Work order → Output the data below line for line, exactly, up to and including the line where "scaled: plato [gris]" appears.

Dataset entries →
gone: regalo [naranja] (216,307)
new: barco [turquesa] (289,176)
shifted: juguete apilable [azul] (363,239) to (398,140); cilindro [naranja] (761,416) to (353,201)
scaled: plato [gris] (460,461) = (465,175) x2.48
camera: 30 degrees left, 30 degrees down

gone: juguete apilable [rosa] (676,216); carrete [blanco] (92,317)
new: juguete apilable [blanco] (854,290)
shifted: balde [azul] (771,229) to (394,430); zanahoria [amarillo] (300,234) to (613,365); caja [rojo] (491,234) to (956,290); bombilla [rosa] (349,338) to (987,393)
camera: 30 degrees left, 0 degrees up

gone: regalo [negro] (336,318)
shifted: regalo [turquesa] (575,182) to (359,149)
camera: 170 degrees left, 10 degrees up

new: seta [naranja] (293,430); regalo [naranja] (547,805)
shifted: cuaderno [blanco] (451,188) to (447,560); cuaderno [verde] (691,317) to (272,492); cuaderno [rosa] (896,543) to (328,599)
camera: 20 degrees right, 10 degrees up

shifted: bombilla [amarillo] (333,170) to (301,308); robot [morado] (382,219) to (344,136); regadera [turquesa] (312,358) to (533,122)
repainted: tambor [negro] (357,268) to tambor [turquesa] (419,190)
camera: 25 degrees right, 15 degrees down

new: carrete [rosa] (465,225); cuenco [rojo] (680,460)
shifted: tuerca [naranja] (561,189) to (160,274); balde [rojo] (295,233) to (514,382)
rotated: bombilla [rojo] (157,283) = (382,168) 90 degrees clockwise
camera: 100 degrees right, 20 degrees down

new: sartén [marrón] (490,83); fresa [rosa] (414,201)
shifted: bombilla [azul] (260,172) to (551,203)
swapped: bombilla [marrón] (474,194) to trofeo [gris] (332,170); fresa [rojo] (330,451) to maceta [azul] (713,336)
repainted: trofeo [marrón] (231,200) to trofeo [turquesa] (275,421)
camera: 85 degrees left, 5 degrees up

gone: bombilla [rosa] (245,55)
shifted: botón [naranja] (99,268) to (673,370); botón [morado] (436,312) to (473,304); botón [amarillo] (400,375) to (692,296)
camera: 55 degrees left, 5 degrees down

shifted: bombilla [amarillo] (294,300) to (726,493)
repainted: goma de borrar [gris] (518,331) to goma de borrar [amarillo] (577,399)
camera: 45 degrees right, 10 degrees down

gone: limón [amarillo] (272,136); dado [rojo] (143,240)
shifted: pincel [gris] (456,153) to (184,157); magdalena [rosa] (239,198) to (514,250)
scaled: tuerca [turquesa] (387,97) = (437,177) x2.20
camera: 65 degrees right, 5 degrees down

Answer box →
gone: regalo [naranja] (216,307)
new: barco [turquesa] (289,176)
shifted: juguete apilable [azul] (363,239) to (398,140); cilindro [naranja] (761,416) to (353,201)
scaled: plato [gris] (460,461) = (465,175) x2.48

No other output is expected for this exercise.